▶ [EXERCISE INSTRUCTIONS] Write out exactly the lines of the entries below from the one holding "event.py: [187,403,475,579] ->" to the one holding "Billy: [321,717,367,754] ->", inclusive, and leave out all other lines.

▶ [RECORDS FOR THE EXERCISE]
++++++++++++++++++++

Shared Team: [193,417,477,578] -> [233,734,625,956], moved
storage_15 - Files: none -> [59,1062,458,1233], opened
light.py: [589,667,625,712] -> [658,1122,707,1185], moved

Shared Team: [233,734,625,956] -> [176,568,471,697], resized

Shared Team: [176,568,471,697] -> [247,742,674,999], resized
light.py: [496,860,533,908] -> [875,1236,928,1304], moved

++++++++++++++++++++

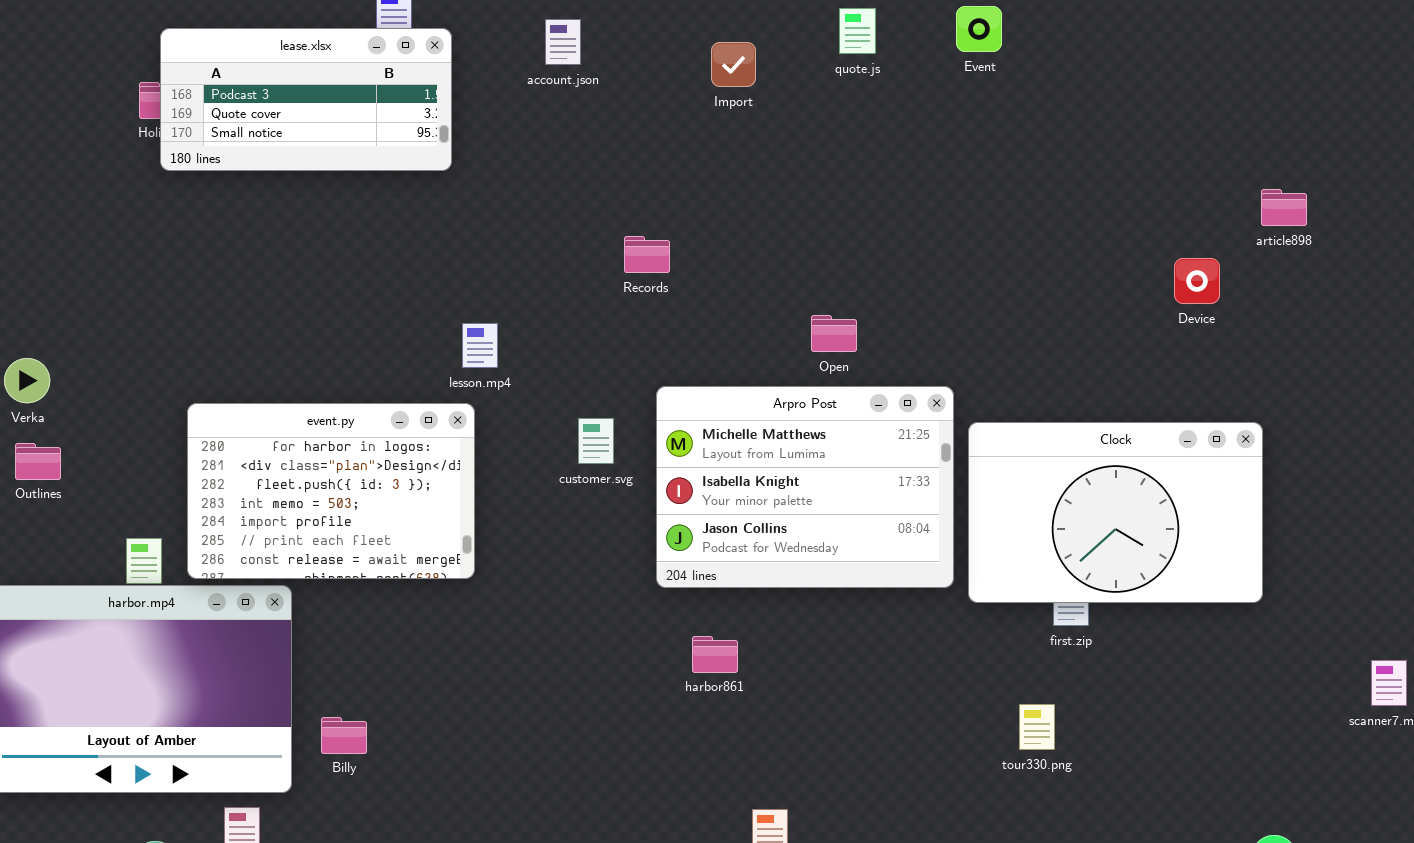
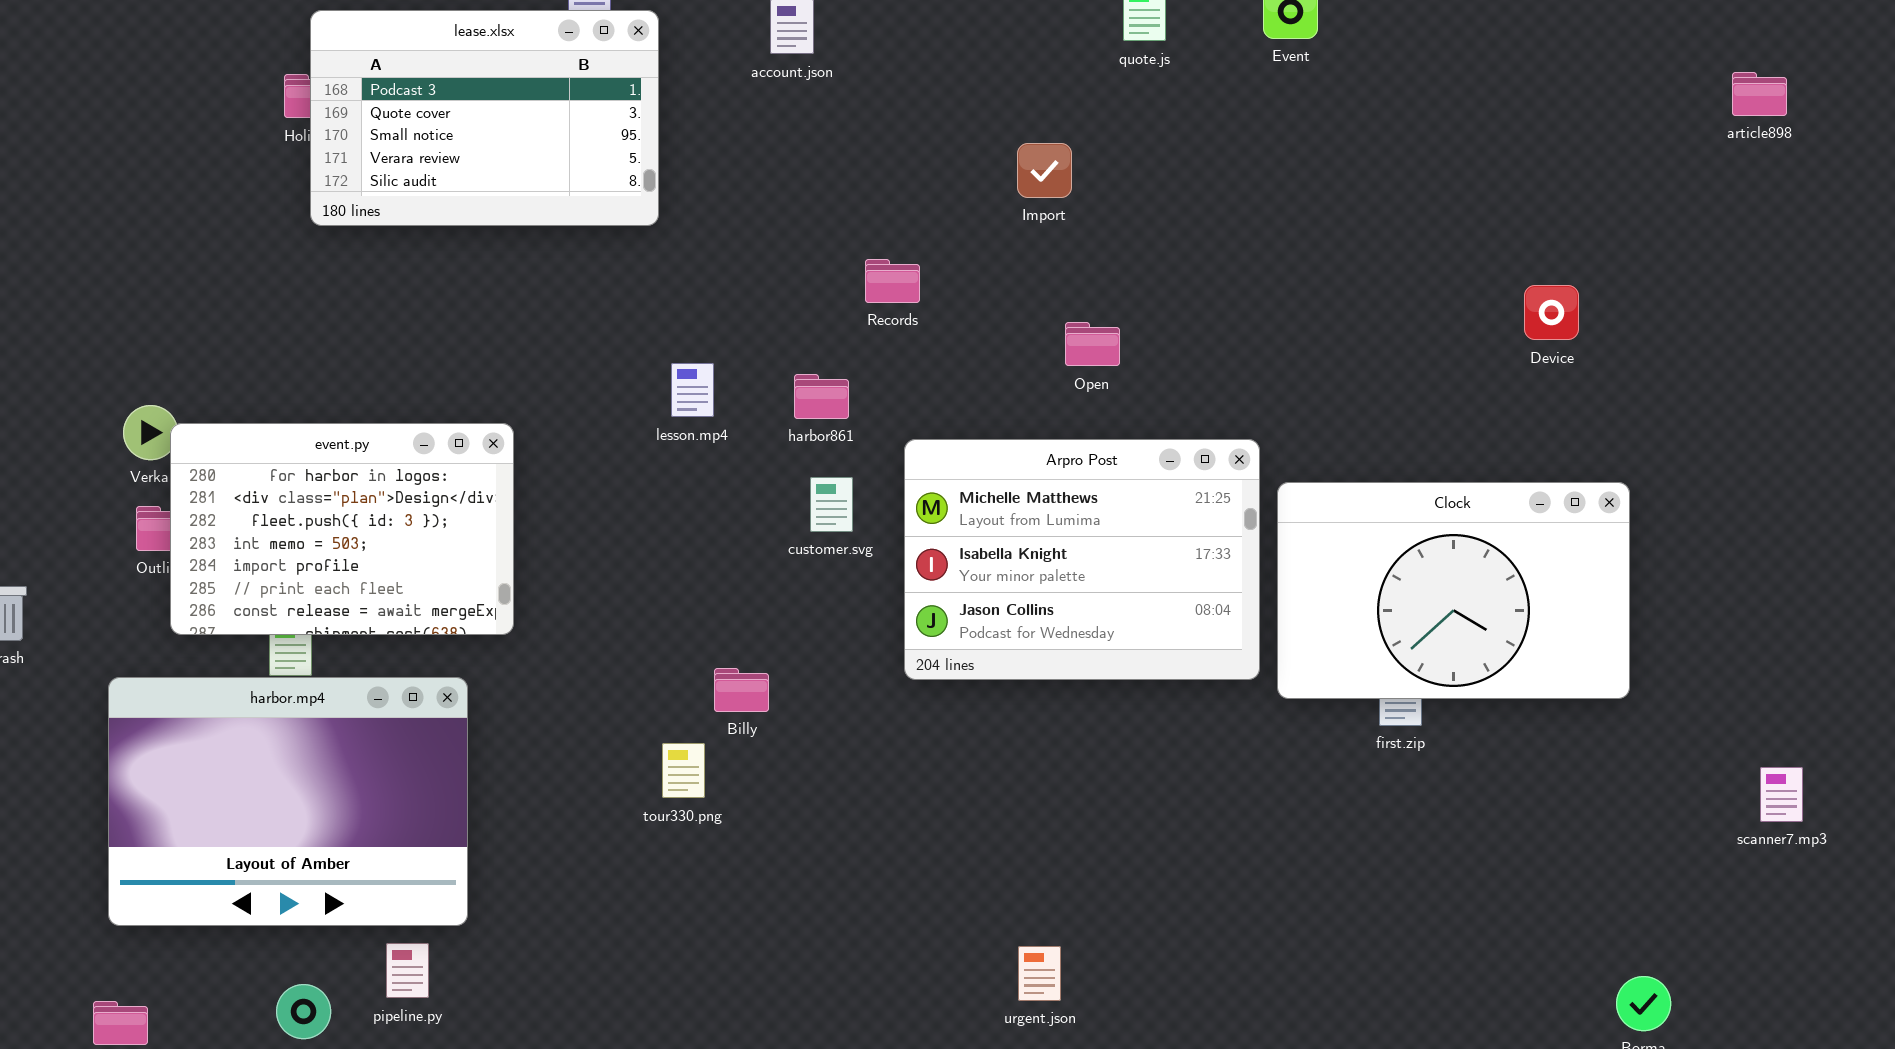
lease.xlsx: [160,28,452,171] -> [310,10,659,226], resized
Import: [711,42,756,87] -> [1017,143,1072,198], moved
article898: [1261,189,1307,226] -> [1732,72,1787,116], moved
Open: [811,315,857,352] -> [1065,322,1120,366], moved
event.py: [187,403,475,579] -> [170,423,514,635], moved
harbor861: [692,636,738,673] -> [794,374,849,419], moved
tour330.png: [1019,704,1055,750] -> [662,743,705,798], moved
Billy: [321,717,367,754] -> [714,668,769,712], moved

++++++++++++++++++++

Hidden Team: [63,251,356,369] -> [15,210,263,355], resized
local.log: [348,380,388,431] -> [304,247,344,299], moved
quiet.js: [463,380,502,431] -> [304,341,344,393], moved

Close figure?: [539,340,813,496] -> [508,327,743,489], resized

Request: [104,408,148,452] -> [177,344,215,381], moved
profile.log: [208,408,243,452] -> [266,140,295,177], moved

++++++++++++++++++++

▶ [EXPECTED ANSWER]
event.py: [187,403,475,579] -> [170,423,514,635], moved
harbor861: [692,636,738,673] -> [794,374,849,419], moved
tour330.png: [1019,704,1055,750] -> [662,743,705,798], moved
Billy: [321,717,367,754] -> [714,668,769,712], moved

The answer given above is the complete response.